EXERCISE PROMPT:
The records below should be written out again, exactly.

INPUT FOR THIS TASK:
——

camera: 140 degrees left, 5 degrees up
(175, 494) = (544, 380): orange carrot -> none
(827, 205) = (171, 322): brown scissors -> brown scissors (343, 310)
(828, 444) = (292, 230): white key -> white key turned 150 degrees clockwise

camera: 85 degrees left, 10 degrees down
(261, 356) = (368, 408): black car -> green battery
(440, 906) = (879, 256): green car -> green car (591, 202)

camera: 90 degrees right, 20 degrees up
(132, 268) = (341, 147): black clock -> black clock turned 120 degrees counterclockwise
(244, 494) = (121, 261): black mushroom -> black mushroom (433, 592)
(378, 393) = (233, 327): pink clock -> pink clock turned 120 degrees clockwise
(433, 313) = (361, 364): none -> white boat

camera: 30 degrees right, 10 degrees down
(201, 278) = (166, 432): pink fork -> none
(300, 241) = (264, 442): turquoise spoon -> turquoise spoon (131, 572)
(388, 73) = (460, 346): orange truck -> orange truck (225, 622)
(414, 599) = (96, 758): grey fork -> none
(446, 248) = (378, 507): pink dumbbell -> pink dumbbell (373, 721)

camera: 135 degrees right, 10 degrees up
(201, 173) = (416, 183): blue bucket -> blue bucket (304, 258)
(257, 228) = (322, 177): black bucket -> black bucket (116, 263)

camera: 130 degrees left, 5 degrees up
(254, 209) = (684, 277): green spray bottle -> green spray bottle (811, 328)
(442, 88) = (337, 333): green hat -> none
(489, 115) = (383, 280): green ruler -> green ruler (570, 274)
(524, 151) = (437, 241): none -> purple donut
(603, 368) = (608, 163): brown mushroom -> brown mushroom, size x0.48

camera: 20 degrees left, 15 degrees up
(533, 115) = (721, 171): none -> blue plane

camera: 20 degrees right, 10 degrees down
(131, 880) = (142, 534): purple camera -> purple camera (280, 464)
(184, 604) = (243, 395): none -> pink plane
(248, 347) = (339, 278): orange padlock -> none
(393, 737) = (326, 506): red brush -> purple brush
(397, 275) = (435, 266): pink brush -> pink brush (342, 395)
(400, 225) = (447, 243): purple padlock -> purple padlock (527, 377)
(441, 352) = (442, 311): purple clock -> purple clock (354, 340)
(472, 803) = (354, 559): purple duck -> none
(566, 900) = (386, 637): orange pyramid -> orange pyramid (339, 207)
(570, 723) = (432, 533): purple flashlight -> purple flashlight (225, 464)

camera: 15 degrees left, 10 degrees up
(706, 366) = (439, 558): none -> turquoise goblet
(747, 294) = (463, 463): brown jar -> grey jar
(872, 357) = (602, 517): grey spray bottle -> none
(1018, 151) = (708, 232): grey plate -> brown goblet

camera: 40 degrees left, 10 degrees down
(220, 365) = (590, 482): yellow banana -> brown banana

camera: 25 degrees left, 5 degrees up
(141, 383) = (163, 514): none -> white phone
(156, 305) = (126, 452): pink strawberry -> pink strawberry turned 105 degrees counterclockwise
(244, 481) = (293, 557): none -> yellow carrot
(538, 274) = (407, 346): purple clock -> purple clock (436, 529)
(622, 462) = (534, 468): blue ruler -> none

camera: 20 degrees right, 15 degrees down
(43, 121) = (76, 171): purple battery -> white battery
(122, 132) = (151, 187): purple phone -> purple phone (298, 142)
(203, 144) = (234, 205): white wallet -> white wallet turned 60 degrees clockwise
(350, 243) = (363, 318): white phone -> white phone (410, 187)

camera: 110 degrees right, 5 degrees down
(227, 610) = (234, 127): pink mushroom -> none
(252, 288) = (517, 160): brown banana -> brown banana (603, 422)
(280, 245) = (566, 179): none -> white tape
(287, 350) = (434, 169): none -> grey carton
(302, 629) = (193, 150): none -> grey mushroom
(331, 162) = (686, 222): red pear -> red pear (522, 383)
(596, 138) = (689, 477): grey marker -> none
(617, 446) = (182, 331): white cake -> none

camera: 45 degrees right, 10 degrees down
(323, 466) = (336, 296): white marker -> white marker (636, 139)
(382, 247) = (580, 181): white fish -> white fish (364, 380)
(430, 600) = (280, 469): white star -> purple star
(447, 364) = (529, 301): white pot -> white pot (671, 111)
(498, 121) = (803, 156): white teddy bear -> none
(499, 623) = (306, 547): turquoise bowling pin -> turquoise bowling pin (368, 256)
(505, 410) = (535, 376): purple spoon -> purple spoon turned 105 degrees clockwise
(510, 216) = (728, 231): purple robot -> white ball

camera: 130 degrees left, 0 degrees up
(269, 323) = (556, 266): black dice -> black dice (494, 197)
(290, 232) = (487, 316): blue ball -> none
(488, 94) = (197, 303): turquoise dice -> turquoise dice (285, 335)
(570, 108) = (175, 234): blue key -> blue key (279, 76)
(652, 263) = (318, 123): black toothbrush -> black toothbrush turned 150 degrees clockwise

——

TASK ANSWER:
camera: 140 degrees left, 5 degrees up
(175, 494) = (544, 380): orange carrot -> none
(827, 205) = (171, 322): brown scissors -> brown scissors (343, 310)
(828, 444) = (292, 230): white key -> white key turned 150 degrees clockwise

camera: 85 degrees left, 10 degrees down
(261, 356) = (368, 408): black car -> green battery
(440, 906) = (879, 256): green car -> green car (591, 202)

camera: 90 degrees right, 20 degrees up
(132, 268) = (341, 147): black clock -> black clock turned 120 degrees counterclockwise
(244, 494) = (121, 261): black mushroom -> black mushroom (433, 592)
(378, 393) = (233, 327): pink clock -> pink clock turned 120 degrees clockwise
(433, 313) = (361, 364): none -> white boat

camera: 30 degrees right, 10 degrees down
(201, 278) = (166, 432): pink fork -> none
(300, 241) = (264, 442): turquoise spoon -> turquoise spoon (131, 572)
(388, 73) = (460, 346): orange truck -> orange truck (225, 622)
(414, 599) = (96, 758): grey fork -> none
(446, 248) = (378, 507): pink dumbbell -> pink dumbbell (373, 721)

camera: 135 degrees right, 10 degrees up
(201, 173) = (416, 183): blue bucket -> blue bucket (304, 258)
(257, 228) = (322, 177): black bucket -> black bucket (116, 263)

camera: 130 degrees left, 5 degrees up
(254, 209) = (684, 277): green spray bottle -> green spray bottle (811, 328)
(442, 88) = (337, 333): green hat -> none
(489, 115) = (383, 280): green ruler -> green ruler (570, 274)
(524, 151) = (437, 241): none -> purple donut
(603, 368) = (608, 163): brown mushroom -> brown mushroom, size x0.48

camera: 20 degrees left, 15 degrees up
(533, 115) = (721, 171): none -> blue plane

camera: 20 degrees right, 10 degrees down
(131, 880) = (142, 534): purple camera -> purple camera (280, 464)
(184, 604) = (243, 395): none -> pink plane
(248, 347) = (339, 278): orange padlock -> none
(393, 737) = (326, 506): red brush -> purple brush
(397, 275) = (435, 266): pink brush -> pink brush (342, 395)
(400, 225) = (447, 243): purple padlock -> purple padlock (527, 377)
(441, 352) = (442, 311): purple clock -> purple clock (354, 340)
(472, 803) = (354, 559): purple duck -> none
(566, 900) = (386, 637): orange pyramid -> orange pyramid (339, 207)
(570, 723) = (432, 533): purple flashlight -> purple flashlight (225, 464)

camera: 15 degrees left, 10 degrees up
(706, 366) = (439, 558): none -> turquoise goblet
(747, 294) = (463, 463): brown jar -> grey jar
(872, 357) = (602, 517): grey spray bottle -> none
(1018, 151) = (708, 232): grey plate -> brown goblet

camera: 40 degrees left, 10 degrees down
(220, 365) = (590, 482): yellow banana -> brown banana

camera: 25 degrees left, 5 degrees up
(141, 383) = (163, 514): none -> white phone
(156, 305) = (126, 452): pink strawberry -> pink strawberry turned 105 degrees counterclockwise
(244, 481) = (293, 557): none -> yellow carrot
(538, 274) = (407, 346): purple clock -> purple clock (436, 529)
(622, 462) = (534, 468): blue ruler -> none

camera: 20 degrees right, 15 degrees down
(43, 121) = (76, 171): purple battery -> white battery
(122, 132) = (151, 187): purple phone -> purple phone (298, 142)
(203, 144) = (234, 205): white wallet -> white wallet turned 60 degrees clockwise
(350, 243) = (363, 318): white phone -> white phone (410, 187)

camera: 110 degrees right, 5 degrees down
(227, 610) = (234, 127): pink mushroom -> none
(252, 288) = (517, 160): brown banana -> brown banana (603, 422)
(280, 245) = (566, 179): none -> white tape
(287, 350) = (434, 169): none -> grey carton
(302, 629) = (193, 150): none -> grey mushroom
(331, 162) = (686, 222): red pear -> red pear (522, 383)
(596, 138) = (689, 477): grey marker -> none
(617, 446) = (182, 331): white cake -> none

camera: 45 degrees right, 10 degrees down
(323, 466) = (336, 296): white marker -> white marker (636, 139)
(382, 247) = (580, 181): white fish -> white fish (364, 380)
(430, 600) = (280, 469): white star -> purple star
(447, 364) = (529, 301): white pot -> white pot (671, 111)
(498, 121) = (803, 156): white teddy bear -> none
(499, 623) = (306, 547): turquoise bowling pin -> turquoise bowling pin (368, 256)
(505, 410) = (535, 376): purple spoon -> purple spoon turned 105 degrees clockwise
(510, 216) = (728, 231): purple robot -> white ball

camera: 130 degrees left, 0 degrees up
(269, 323) = (556, 266): black dice -> black dice (494, 197)
(290, 232) = (487, 316): blue ball -> none
(488, 94) = (197, 303): turquoise dice -> turquoise dice (285, 335)
(570, 108) = (175, 234): blue key -> blue key (279, 76)
(652, 263) = (318, 123): black toothbrush -> black toothbrush turned 150 degrees clockwise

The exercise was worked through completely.